**Action item:**
Leave out the pictures and output exactly the lines below from the one with "pink battery [946,193,1002,236]" down to the one with "camera: 25 degrees right, 10 degrees down", both of them included.
+ + +
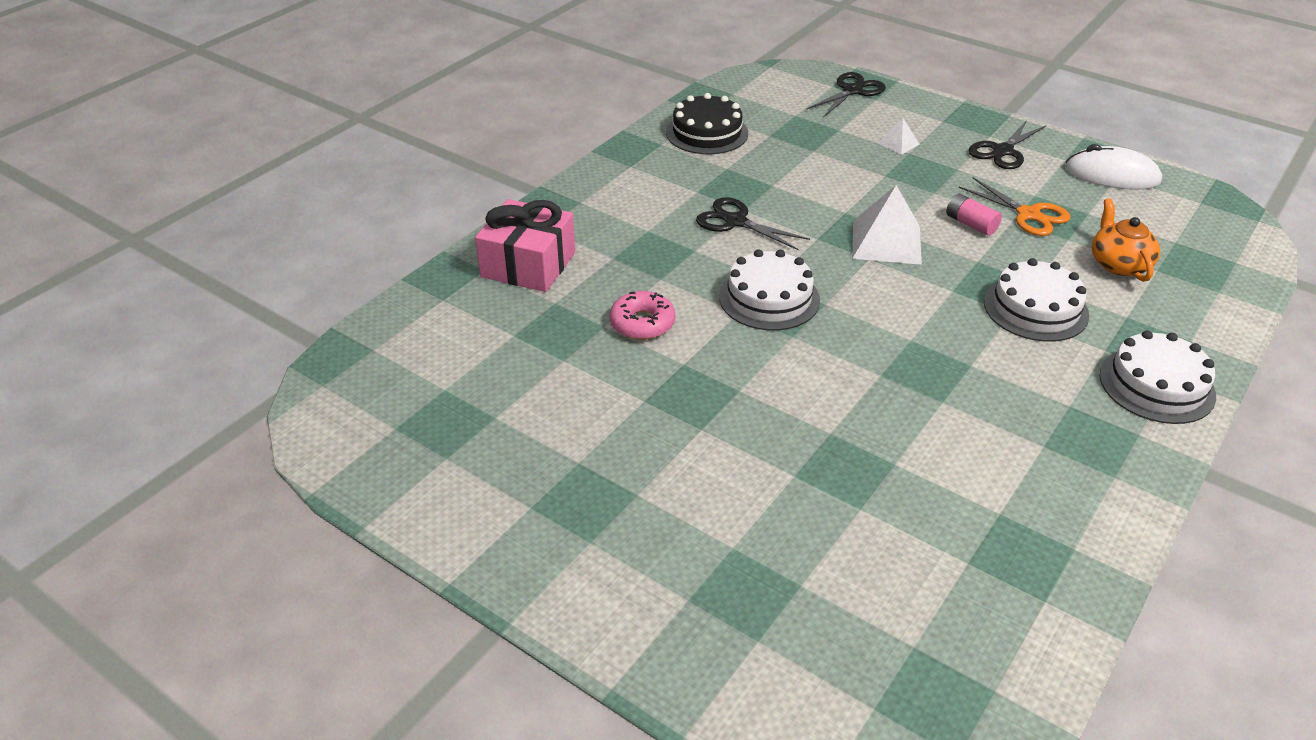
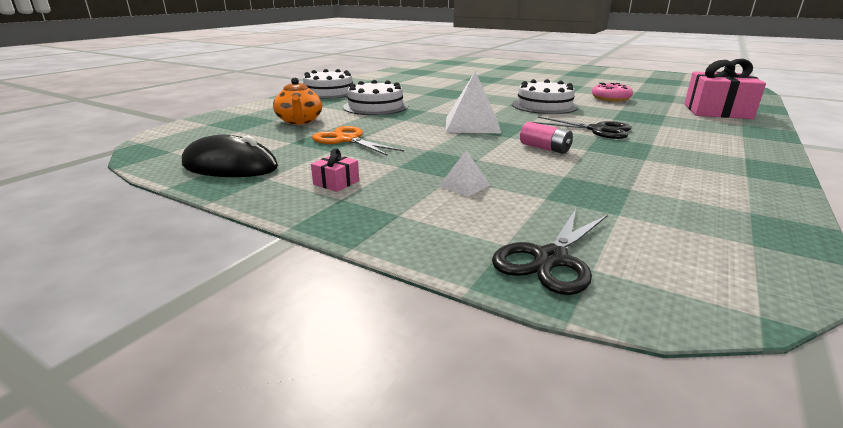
camera: 175 degrees right, 15 degrees down
black cake [666,93,748,154] -> none
pink battery [946,193,1002,236] -> pink battery moved to [520,122,573,154]
black scissors [968,120,1047,169] -> pink gift [311,148,359,192]
white mouse [1065,144,1162,190] -> black mouse [182,135,278,177]

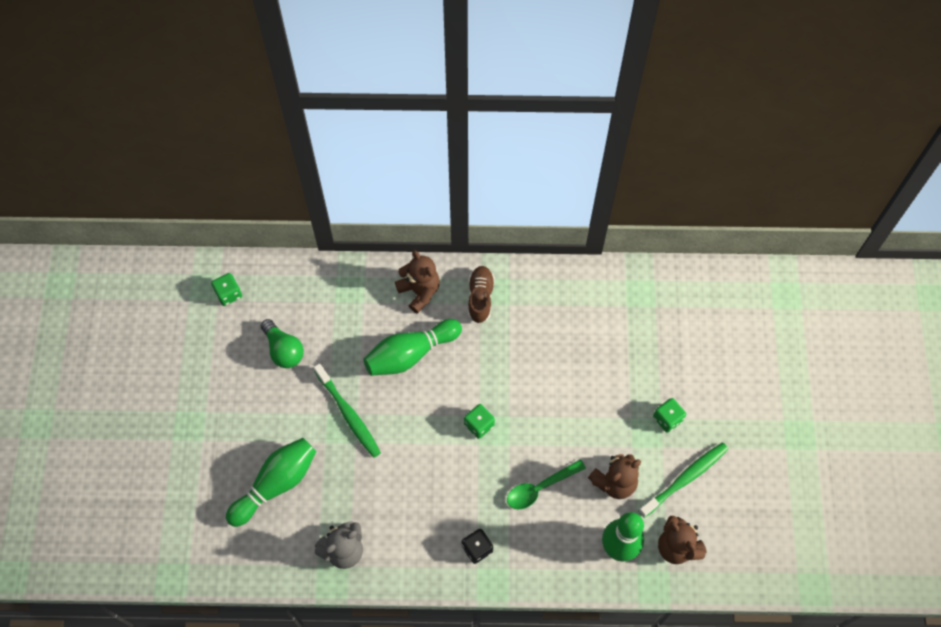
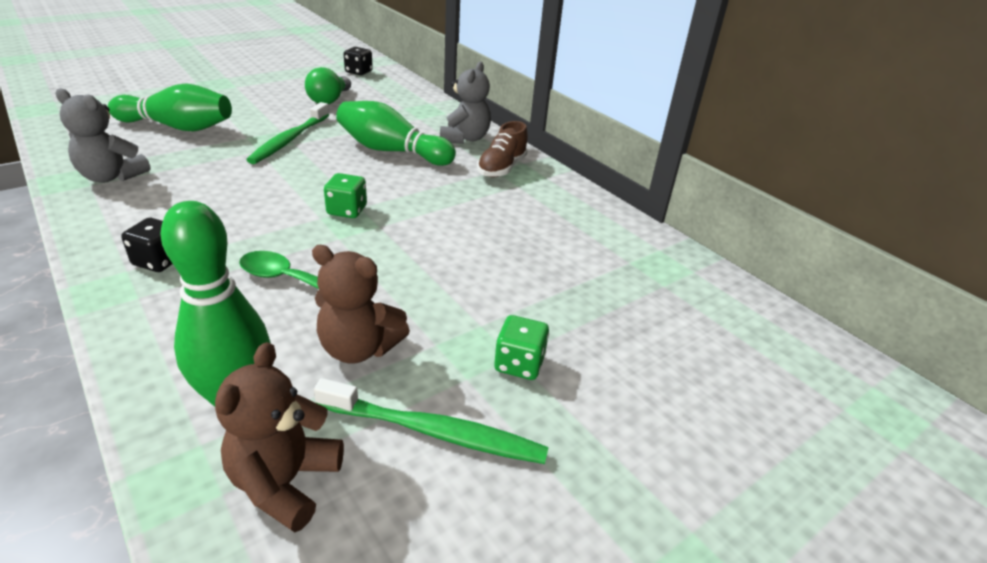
camera: 50 degrees right, 30 degrees down
green dice [211,273,242,306] -> black dice [344,47,373,75]
brown teddy bear [395,250,440,314] -> grey teddy bear [440,62,491,144]
brown shoe [468,266,495,323] -> brown shoe turned 150 degrees clockwise [477,121,528,178]

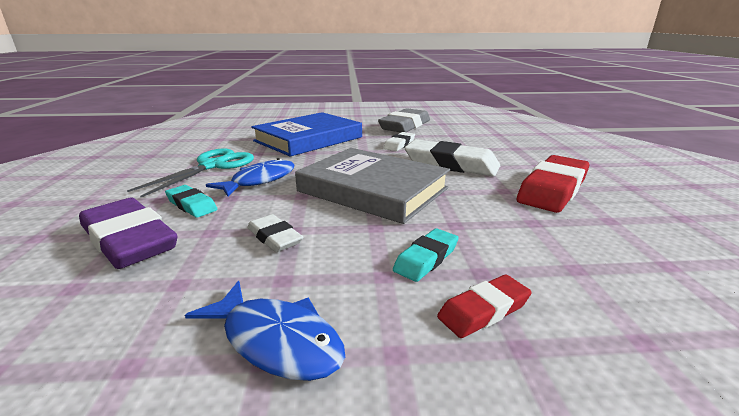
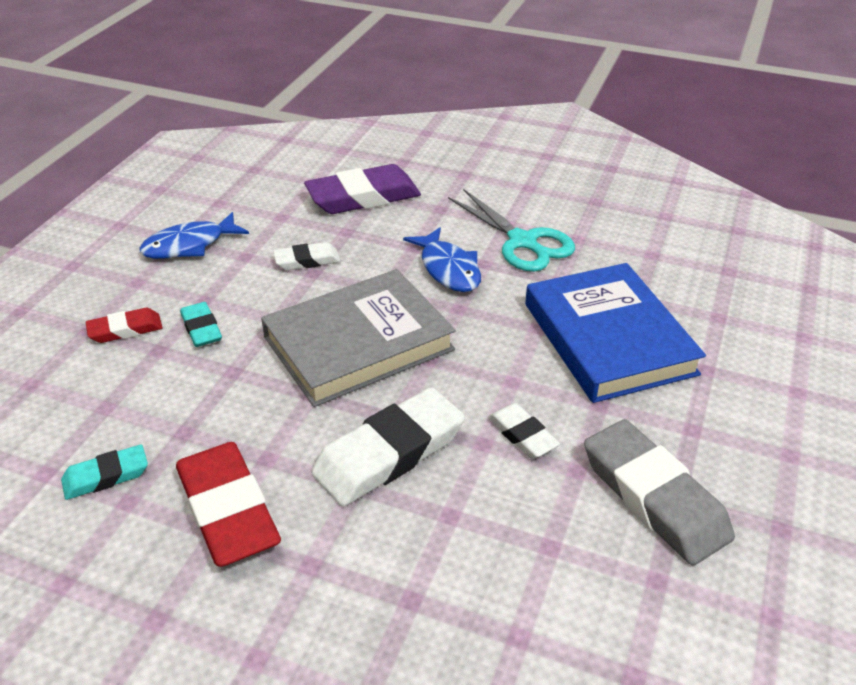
camera: 115 degrees right, 15 degrees up
turquoise eraser [165,185,217,218] -> turquoise eraser moved to [61,444,148,500]
red eraser [437,275,532,338] -> red eraser turned 75 degrees clockwise [86,308,162,343]

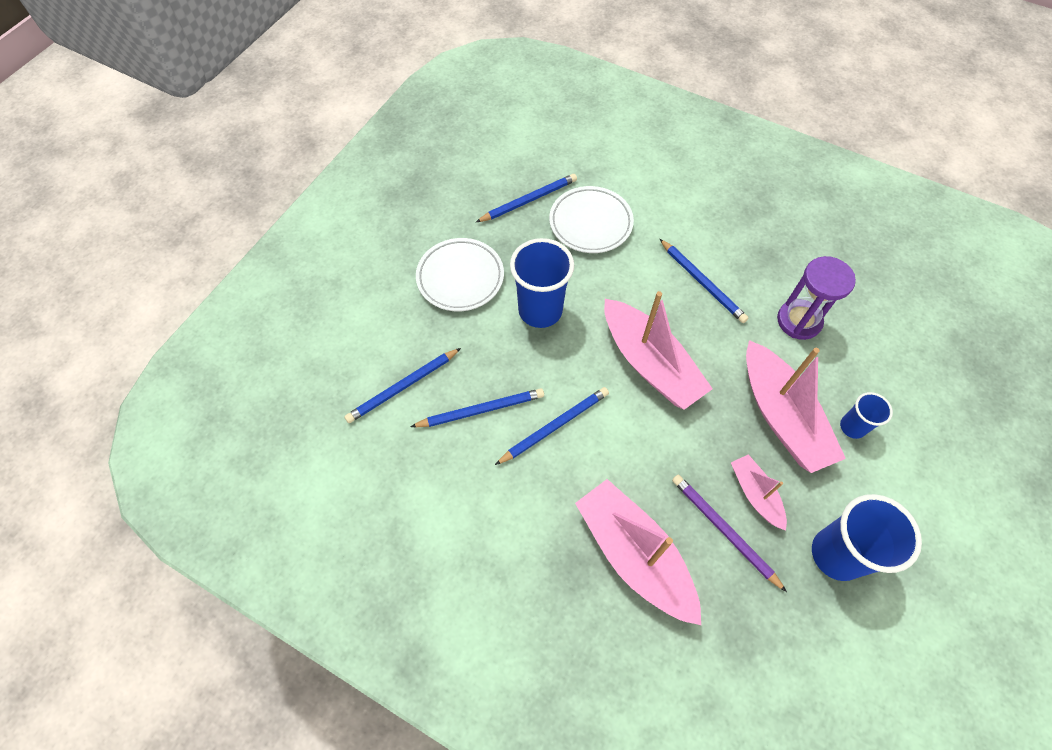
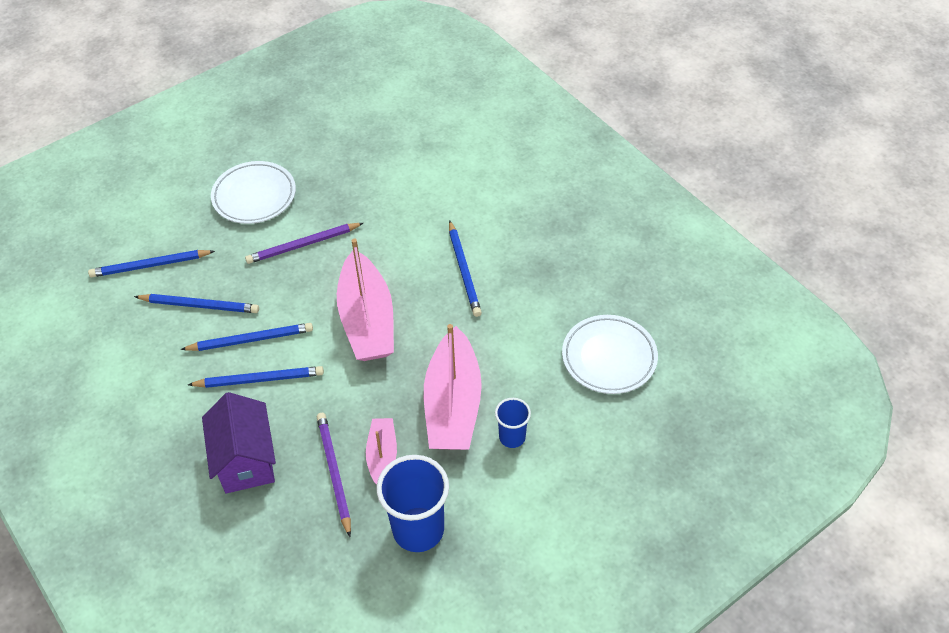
camera: 25 degrees right, 10 degrees down
blue pencil [476,174,577,222] -> blue pencil moved to [188,366,324,388]
blue cup [510,238,574,328] -> purple pencil [245,223,363,264]
white plate [549,186,634,253] -> white plate moved to [562,315,658,394]
pink boat [575,479,701,625] -> purple house [202,392,276,494]
purple hourglass [777,256,856,340] -> none

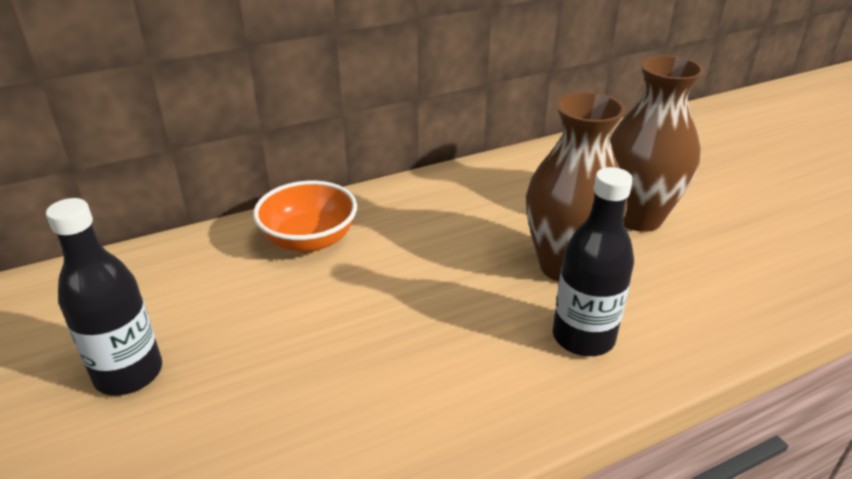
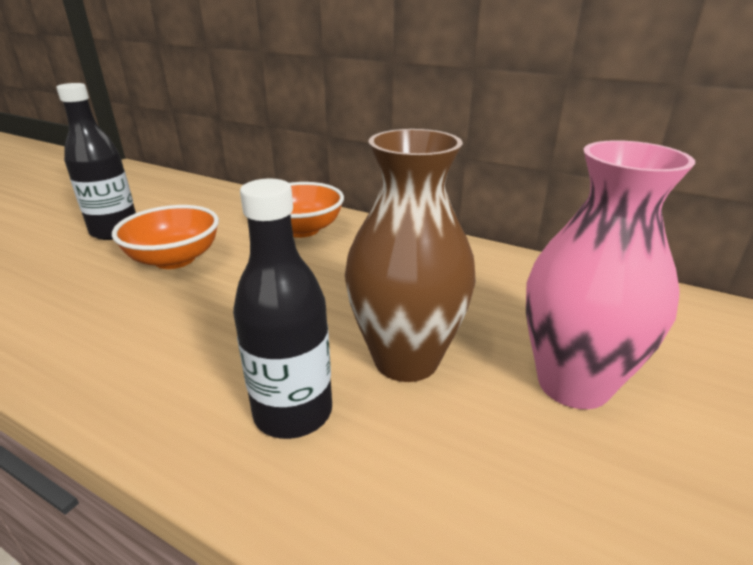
camera: 55 degrees right, 5 degrees down
brown vase [610,55,704,232] -> pink vase [526,140,695,409]
none -> orange bowl [112,205,219,269]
+ + +
**Exercise answer:**
pink battery [946,193,1002,236] -> pink battery moved to [520,122,573,154]
black scissors [968,120,1047,169] -> pink gift [311,148,359,192]
white mouse [1065,144,1162,190] -> black mouse [182,135,278,177]

camera: 50 degrees right, 30 degrees down
green dice [211,273,242,306] -> black dice [344,47,373,75]
brown teddy bear [395,250,440,314] -> grey teddy bear [440,62,491,144]
brown shoe [468,266,495,323] -> brown shoe turned 150 degrees clockwise [477,121,528,178]

camera: 115 degrees right, 15 degrees up
turquoise eraser [165,185,217,218] -> turquoise eraser moved to [61,444,148,500]
red eraser [437,275,532,338] -> red eraser turned 75 degrees clockwise [86,308,162,343]

camera: 25 degrees right, 10 degrees down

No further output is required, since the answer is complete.